--- INFORMATION Enclosed Below ---

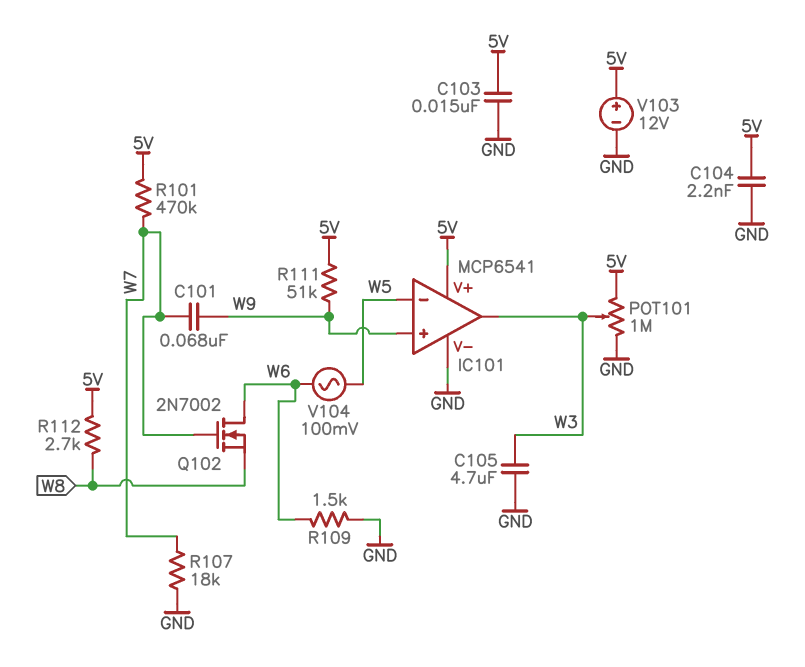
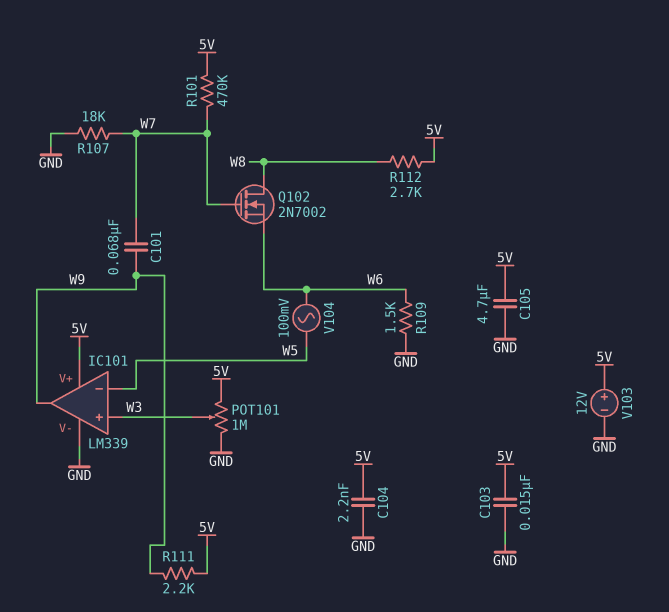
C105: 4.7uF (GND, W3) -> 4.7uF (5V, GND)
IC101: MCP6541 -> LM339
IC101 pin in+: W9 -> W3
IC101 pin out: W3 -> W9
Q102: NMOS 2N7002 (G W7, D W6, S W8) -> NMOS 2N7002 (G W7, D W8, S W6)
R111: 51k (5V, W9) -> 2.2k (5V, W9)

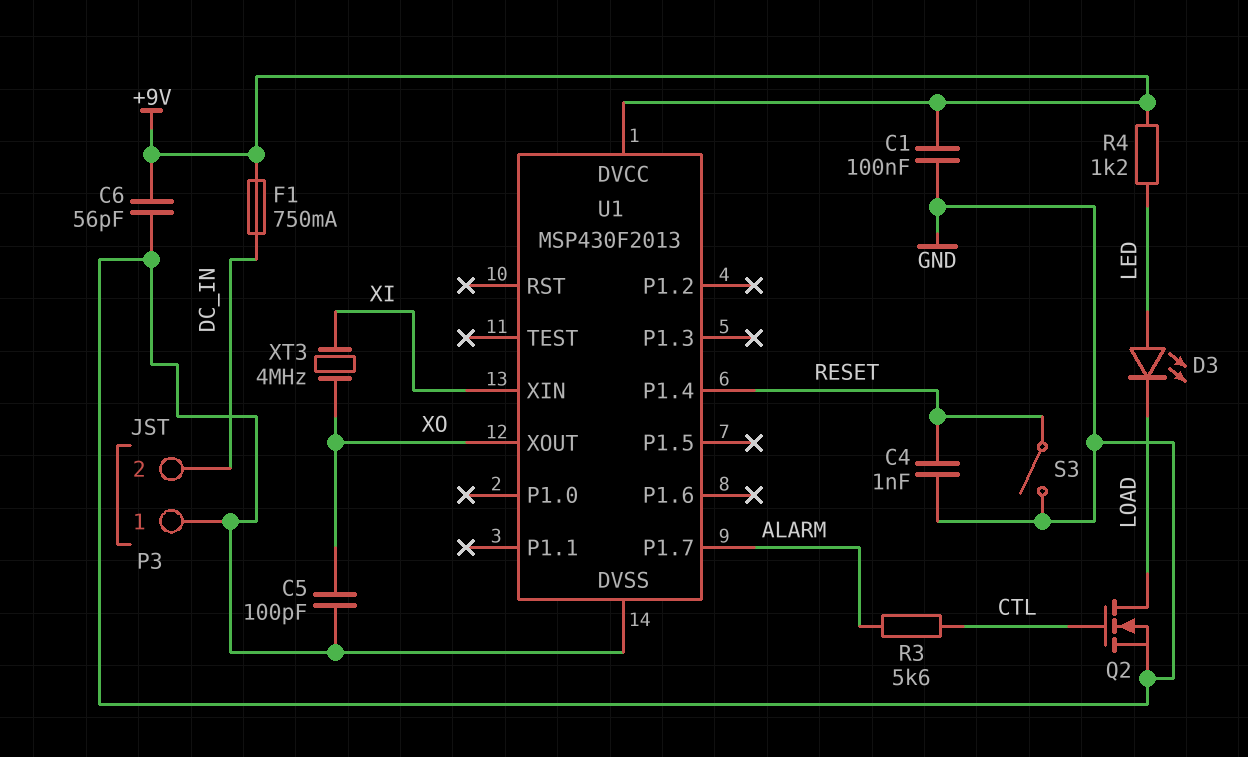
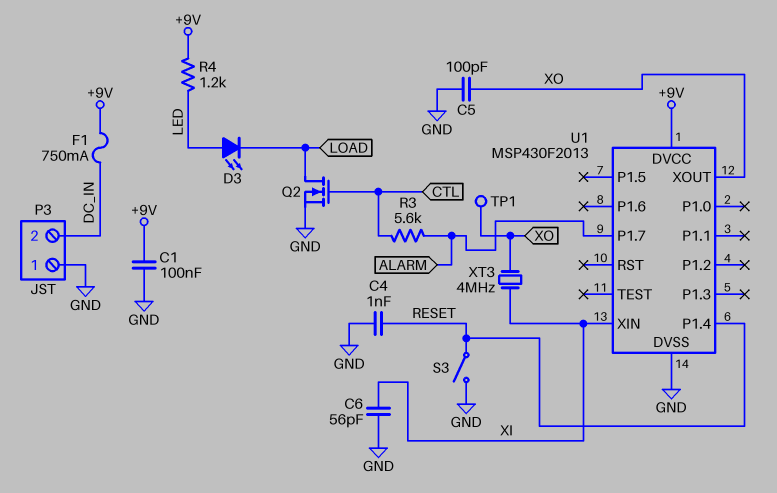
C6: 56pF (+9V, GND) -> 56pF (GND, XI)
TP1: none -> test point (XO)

--- End of Enclosed INFORMATION ---

**WHAT THE EXERCISE ASKS:** Return, exactly as they stand, all of the lines above, but not the pictures.

**RESPONSE AREA:**
C105: 4.7uF (GND, W3) -> 4.7uF (5V, GND)
IC101: MCP6541 -> LM339
IC101 pin in+: W9 -> W3
IC101 pin out: W3 -> W9
Q102: NMOS 2N7002 (G W7, D W6, S W8) -> NMOS 2N7002 (G W7, D W8, S W6)
R111: 51k (5V, W9) -> 2.2k (5V, W9)

C6: 56pF (+9V, GND) -> 56pF (GND, XI)
TP1: none -> test point (XO)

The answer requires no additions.